MATERIAL PROVIDED
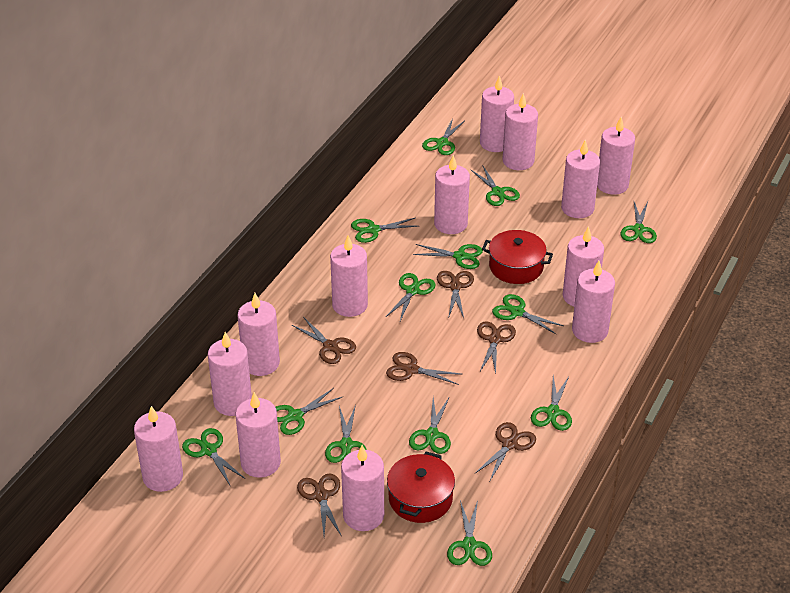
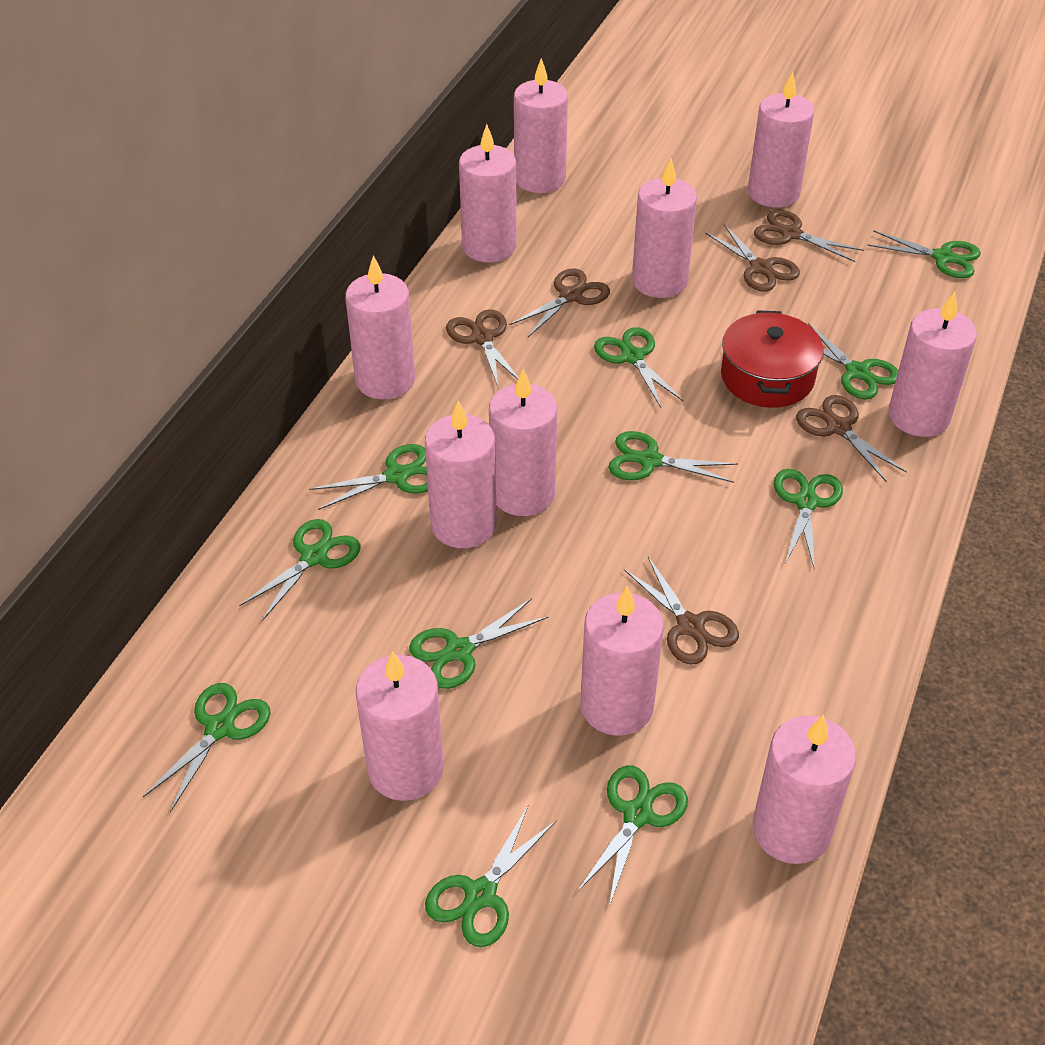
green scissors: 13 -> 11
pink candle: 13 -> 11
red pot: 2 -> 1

...

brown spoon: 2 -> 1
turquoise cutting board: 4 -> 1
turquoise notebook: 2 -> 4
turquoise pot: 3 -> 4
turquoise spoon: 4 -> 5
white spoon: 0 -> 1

WORK ORDER
Above are the lines; repeat exactly the ones from the line containing "turquoise pot: 3 -> 4" down to the line containing "white spoon: 0 -> 1", both inclusive.

RESPONSE TO THIS EXERCISE
turquoise pot: 3 -> 4
turquoise spoon: 4 -> 5
white spoon: 0 -> 1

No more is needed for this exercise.